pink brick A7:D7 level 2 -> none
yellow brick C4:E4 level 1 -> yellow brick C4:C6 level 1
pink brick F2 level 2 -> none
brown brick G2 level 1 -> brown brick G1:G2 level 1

--------------------------------

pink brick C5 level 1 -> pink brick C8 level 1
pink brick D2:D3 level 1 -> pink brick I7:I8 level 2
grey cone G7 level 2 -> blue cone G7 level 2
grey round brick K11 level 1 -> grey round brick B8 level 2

--------------------------------

WORK TASK | Look back at the entries above. Retype the line with "grey cone G7 level 2 -> blue cone G7 level 2", the line with "grey round brick K11", and all lines in between.

ANSWER FOR THE TASK |
grey cone G7 level 2 -> blue cone G7 level 2
grey round brick K11 level 1 -> grey round brick B8 level 2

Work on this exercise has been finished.